#### [EXERCISE TASK]
Give only the number of lines in the data below that contain the string "kern".
Begin EXERCISE INPUT
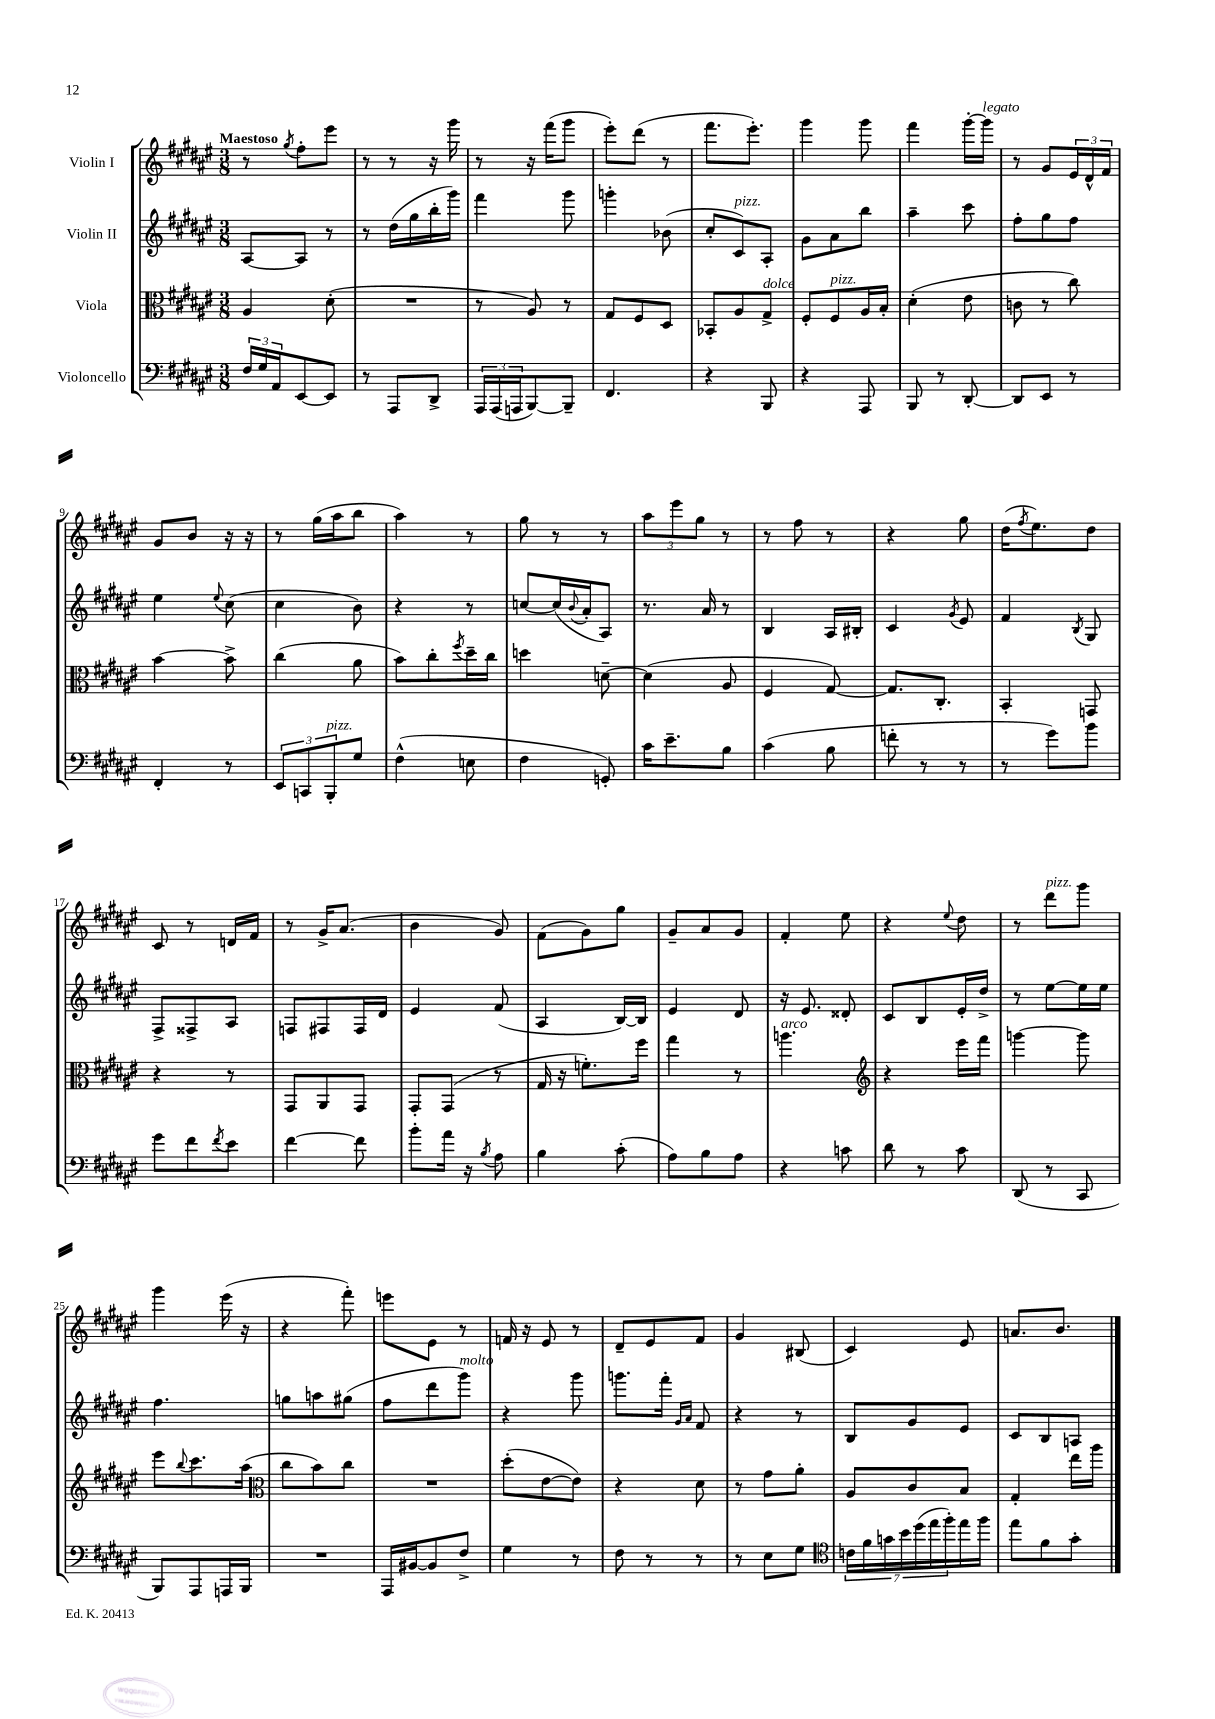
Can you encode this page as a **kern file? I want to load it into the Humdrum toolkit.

**kern	**kern	**kern	**kern
*part4	*part3	*part2	*part1
*staff4	*staff3	*staff2	*staff1
*I"Violoncello	*I"Viola	*I"Violin II	*I"Violin I
*clefF4	*clefC3	*clefG2	*clefG2
*k[f#c#g#d#a#e#]	*k[f#c#g#d#a#e#]	*k[f#c#g#d#a#e#]	*k[f#c#g#d#a#e#]
*M3/8	*M3/8	*M3/8	*M3/8
=1	=1	=1	=1
!	!	!	!LO:TX:a:B:t=Maestoso
24F#/LL	4A#/	[8A#/L	8r
24G#/	.	.	.
24AA#/J	.	.	.
.	.	.	8qgg#/
[8EE#/	.	8A#/J]	8ff#'\L
8EE#/J]	(8d#'\	8r	8eee#\J
=2	=2	=2	=2
8r	4.r	8r	8r
8AAA#/L	.	(16dd#\LL	8r
.	.	16gg#\	.
8DD#^/J	.	16bb'\	16r
.	.	16ggg#\JJ)	16ggg#\
=3	=3	=3	=3
24AAA#/LL	8r	4fff#\	8r
(24AAA#/	.	.	.
24AAAn/J	.	.	.
[8BBB/)	8A#/)	.	16r
.	.	.	(16fff#\KL
8BBB~/J]	8r	8ggg#\	8ggg#\J
=4	=4	=4	=4
4.FF#/	8G#/L	4gggn'\	8eee#'\L)
.	8F#/	.	(8ddd#\J
.	8D#/J	(8b-X\	8r
=5	=5	=5	=5
4r	8BB-X'/L	8cc#'/L	8.fff#\L
!	!	!LO:TX:a:i:t=pizz.	!
.	8A#/	8c#/)	.
.	.	.	8.eee#'\J)
!	!LO:TX:a:i:t=dolce	!	!
8BBB/	8G#^/J	8A#'/J	.
=6	=6	=6	=6
4r	8F#'/L	8g#\L	4ggg#\
!	!LO:TX:a:i:t=pizz.	!	!
.	8F#/	8a#\	.
8AAA#/	16A#/L	8bb\J	8ggg#\
.	16B'/JJ	.	.
=7	=7	=7	=7
8BBB/	(4d#'\	4aa#~\	4fff#\
8r	.	.	.
[8DD#'/	8e#\	8ccc#\	[16ggg#'\LL
!	!	!	!LO:TX:a:i:t=legato
.	.	.	16ggg#\JJ]
=8	=8	=8	=8
8DD#/L]	8cn\	8ff#'\L	8r
8EE#/J	8r	8gg#\	8g#/L
8r	8cc#\)	8ff#\J	24e#/L
.	.	.	24d#^^/
.	.	.	24f#/JJ
!!LO:LB:g=z
=9	=9	=9	=9
4FF#'/	[4b\	4ee#\	8g#/L
.	.	.	8b/J
.	.	8qqee#/	.
8r	8b^\]	(8cc#\	16r
.	.	.	16r
=10	=10	=10	=10
12EE#/L	(4cc#\	4cc#\	8r
12CCn/	.	.	.
.	.	.	(16gg#\LL
!LO:TX:a:i:t=pizz.	!	!	!
12BBB'/	.	.	.
.	.	.	16aa#\J
8G#/J	8a#\	8b\)	8bb\J
=11	=11	=11	=11
(4F#^^\	8b\L)	4r	4aa#\)
.	8cc#'\	.	.
.	8qff#/	.	.
8En\	16dd#~\L	8r	8r
.	16cc#\JJ	.	.
=12	=12	=12	=12
4F#\	4ddn\	[8ccn/L	8gg#\
.	.	(16cc/L]	8r
.	.	8qqb/	.
.	.	16a#'/J	.
8GGn'/)	[8dn~\	8A#/J)	8r
=13	=13	=13	=13
16c#\KL	(4d\]	8.r	12aa#\L
8.e#~\	.	.	.
.	.	.	12eee#\
.	.	.	12gg#\J
.	.	16a#/	.
8B\J	8A#/	8r	8r
=14	=14	=14	=14
(4c#\	4F#/	4B/	8r
.	.	.	8ff#\
8B\	[8G#/)	16A#/LL	8r
.	.	16B#X'/JJ	.
=15	=15	=15	=15
8fn'\	8.G#/L]	4c#/	4r
8r	.	.	.
.	8.C#'/J	.	.
.	.	8qg#/	.
8r	.	8e#/	8gg#\
=16	=16	=16	=16
8r	4BB'/	4f#/	(16dd#\KL
.	.	.	8qff#/
.	.	.	8.ee#\)
8g#\L)	.	.	.
.	.	8qB/	.
8b\J	8GGn/	8G#/	8dd#\J
!!LO:LB:g=z
=17	=17	=17	=17
8g#\L	4r	8F#^/L	8c#/
8f#\	.	8F##X^/	8r
8qf#/	.	.	.
8e#\J	8r	8A#/J	16dn/LL
.	.	.	16f#/JJ
=18	=18	=18	=18
[4f#\	8GG#/L	8Fn/L	8r
.	8AA#/	8F#X/	16g#^/KL
.	.	.	(8.a#/J
8f#\]	8GG#/J	16F#/L	.
.	.	16d#/JJ	.
=19	=19	=19	=19
8b'\L	8GG#'/L	4e#/	4b\
16a#\Jk	(8GG#/J	.	.
16r	.	.	.
8qB/	.	.	.
8A#\	8r	(8f#/	8g#/)
=20	=20	=20	=20
4B\	16G#/	4A#/	(8f#\L
.	16r	.	.
.	8.fn'\L)	.	8g#\)
(8c#'\	.	[16B/LL)	8gg#\J
.	16ff#\Jk	16B/JJ]	.
=21	=21	=21	=21
8A#\L)	4gg#\	4e#/	8g#~/L
8B\	.	.	8a#/
8A#\J	8r	8d#/	8g#/J
=22	=22	=22	=22
!	!LO:TX:a:i:t=arco	!	!
4r	4.aan\	16r	4f#'/
.	.	8.e#/	.
8cn\	.	8d##X'/	8ee#\
=23	=23	=23	=23
*	*clefG2	*	*
8d#\	4r	8c#/L	4r
8r	.	8B/	.
.	.	.	8qqee#/
8c#\	16eee#\LL	16e#'/L	8dd#\
.	16fff#\JJ	16dd#^/JJ	.
=24	=24	=24	=24
(8DD#/	[4gggn\	8r	8r
!	!	!	!LO:TX:a:i:t=pizz.
8r	.	[8ee#\L	8ddd#\L
8CC#/	8ggg\]	16ee#\L]	8ggg#\J
.	.	16ee#\JJ	.
!!LO:LB:g=z
=25	=25	=25	=25
8BBB/L)	8eee#\L	4.ff#\	4ggg#\
.	8qqbb/	.	.
8AAA#/	8.ccc#\	.	.
16AAAn/L	.	.	(16eee#\
16BBB/JJ	(16aa#\Jk	.	16r
=26	=26	=26	=26
*	*clefC3	*	*
4.r	8cc#\L	8ggn\L	4r
.	8b\)	8aan\	.
.	8cc#\J	(8gg#X\J	8fff#'\)
=27	=27	=27	=27
16AAA#/LL	4.r	8ff#\L	8eeen\L
[16BB#X/J	.	.	.
8BB#/]	.	8ddd#\	8e#\J
!	!	!LO:TX:a:i:t=molto	!
8F#^/J	.	8ggg#\J)	8r
=28	=28	=28	=28
4G#\	(8dd#'\L	4r	16fn/
.	.	.	16r
.	[8e#\	.	8e#/
8r	8e#\J])	8ggg#\	8r
=29	=29	=29	=29
8F#\	4r	8.gggn\L	8d#~/L
8r	.	.	8e#/
.	.	16fff#'\Jk	.
.	.	16qqg#/LL	.
.	.	16qqa#/JJ	.
8r	8d#\	8f#/	8f#/J
=30	=30	=30	=30
8r	8r	4r	4g#/
8E#\L	8g#\L	.	.
8G#\J	8a#'\J	8r	(8B#X/
=31	=31	=31	=31
*clefC4	*	*	*
28cn\LL	8A#/L	8B/L	4c#/)
28f#\	.	.	.
28gn\	.	.	.
28b\	.	.	.
.	8c#/	8g#/	.
(28dd#\	.	.	.
28ee#\	.	.	.
28ff#'\)	.	.	.
16ee#\	8B/J	8e#/J	8e#/
16ff#\JJ	.	.	.
=32	=32	=32	=32
8ee#\L	4G#'/	8c#/L	8.an/L
8f#\	.	8B/	.
.	.	.	8.b/J
8g#'\J	16ee#\LL	8An/J	.
.	16aa#\JJ	.	.
==	==	==	==
*-	*-	*-	*-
End EXERCISE INPUT
#### [COMPLETED TASK]
2